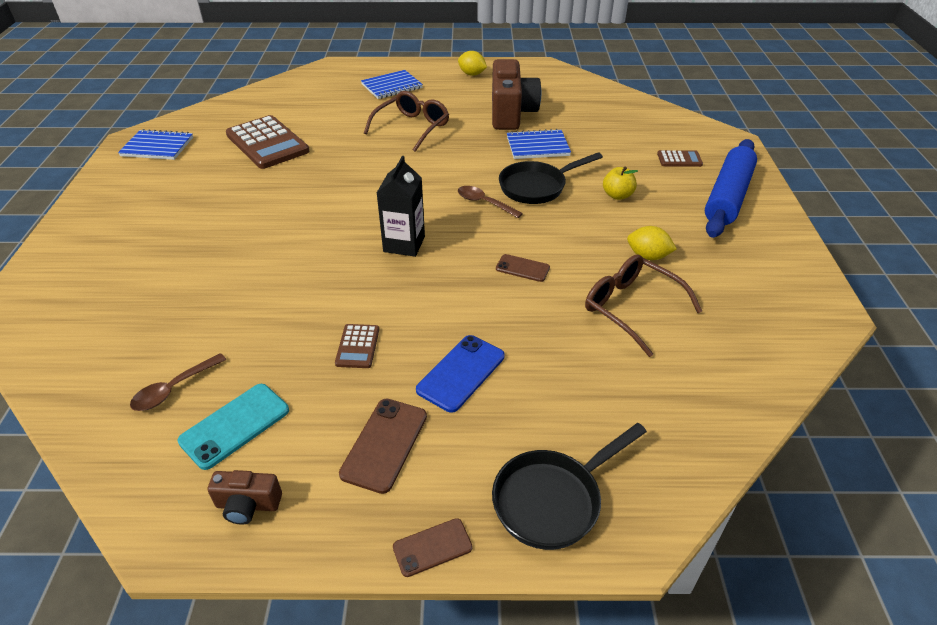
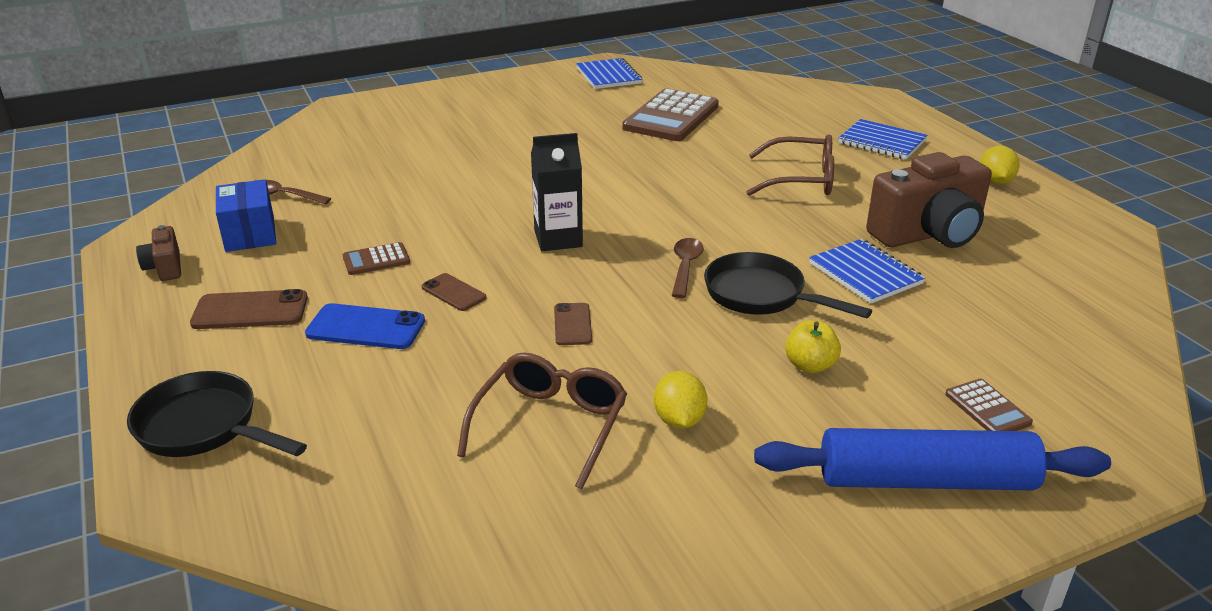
camera: 65 degrees right, 10 degrees down
(235, 425) = (250, 234): turquoise phone -> blue box
(432, 547) = (134, 369): brown phone -> brown phone (454, 292)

§ TASK
Only one thing belongs in the answer: the number of lines of the data that contain the string "phone".

§ EXERCISE OUTPUT
2